═══ 入力資料 ═══

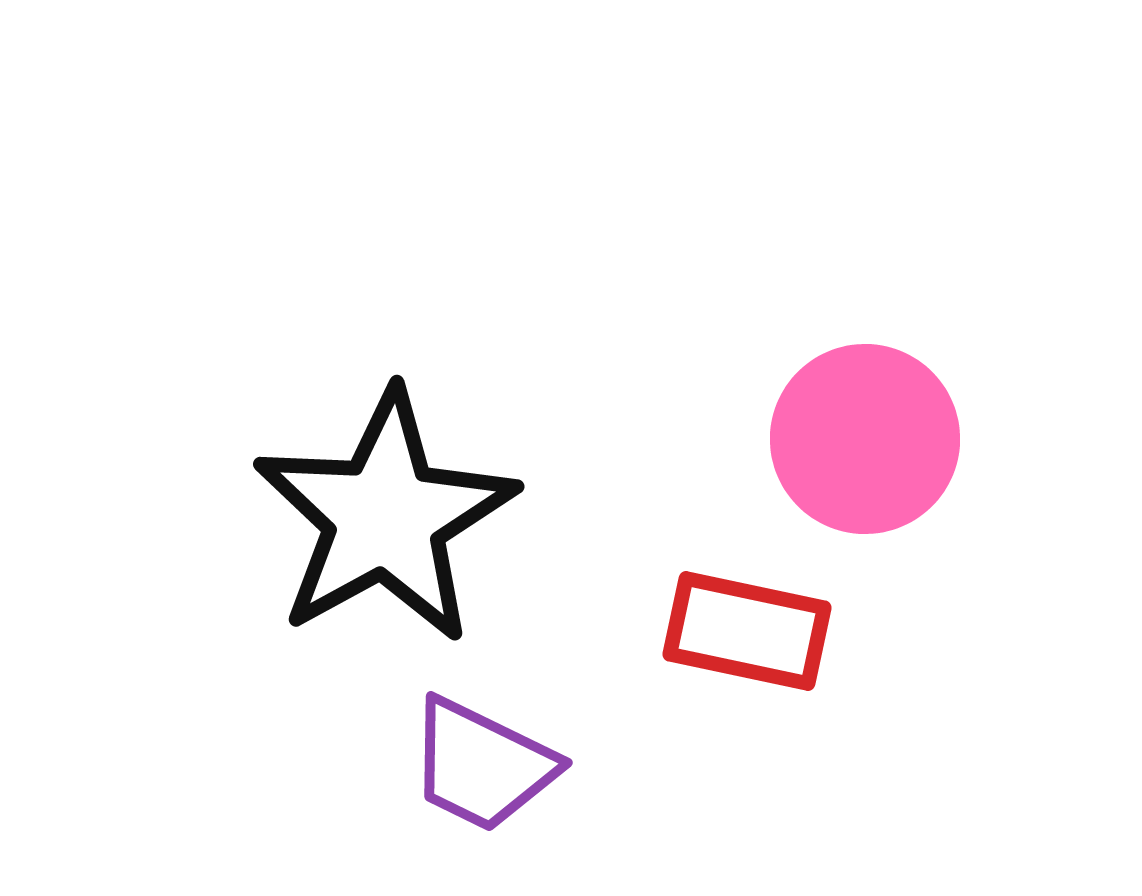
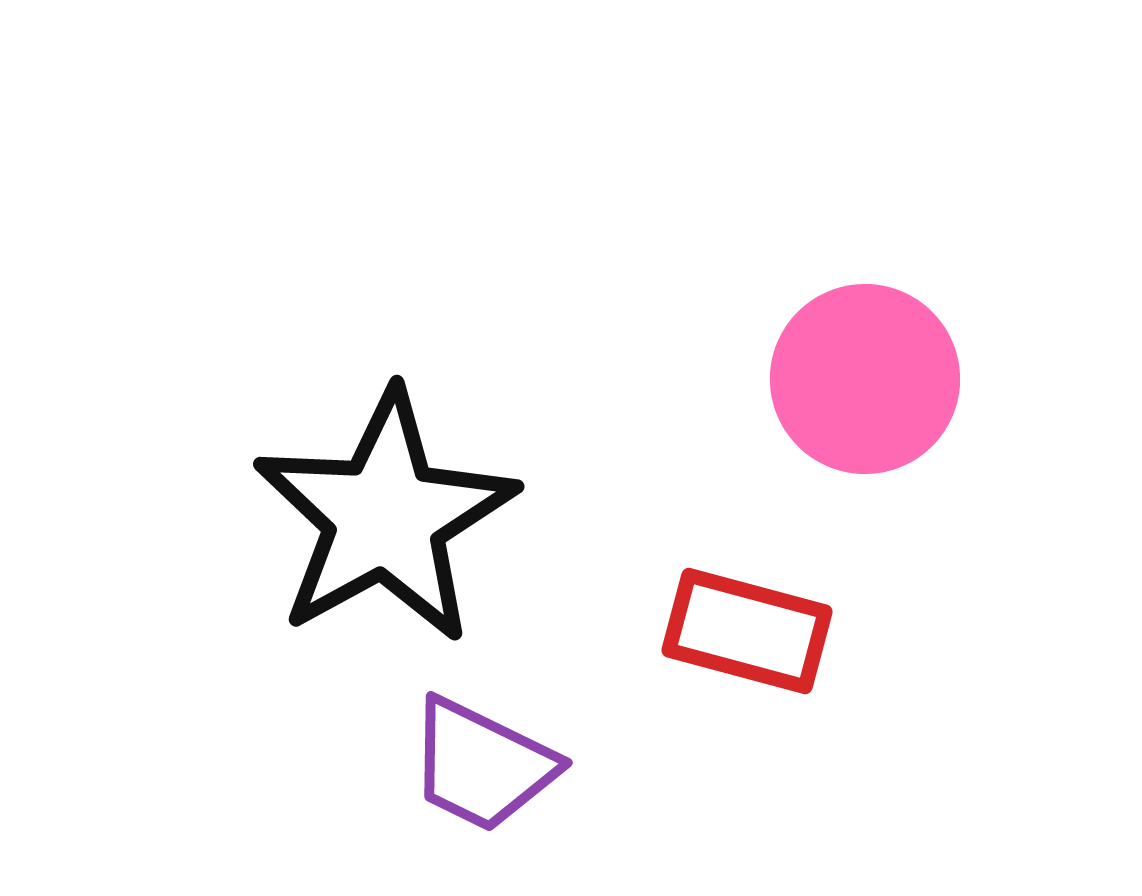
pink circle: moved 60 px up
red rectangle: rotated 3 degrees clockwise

═══
═══ 入力資料 ═══

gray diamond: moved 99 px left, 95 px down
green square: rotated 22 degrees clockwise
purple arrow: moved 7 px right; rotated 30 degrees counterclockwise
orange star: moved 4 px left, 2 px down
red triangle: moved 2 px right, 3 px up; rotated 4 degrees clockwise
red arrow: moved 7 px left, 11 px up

═══

## 課題
「left」という語を含む行はどれですか。該当する行をすべて集め、そのまま書き写してください。

## 解答
gray diamond: moved 99 px left, 95 px down
orange star: moved 4 px left, 2 px down
red arrow: moved 7 px left, 11 px up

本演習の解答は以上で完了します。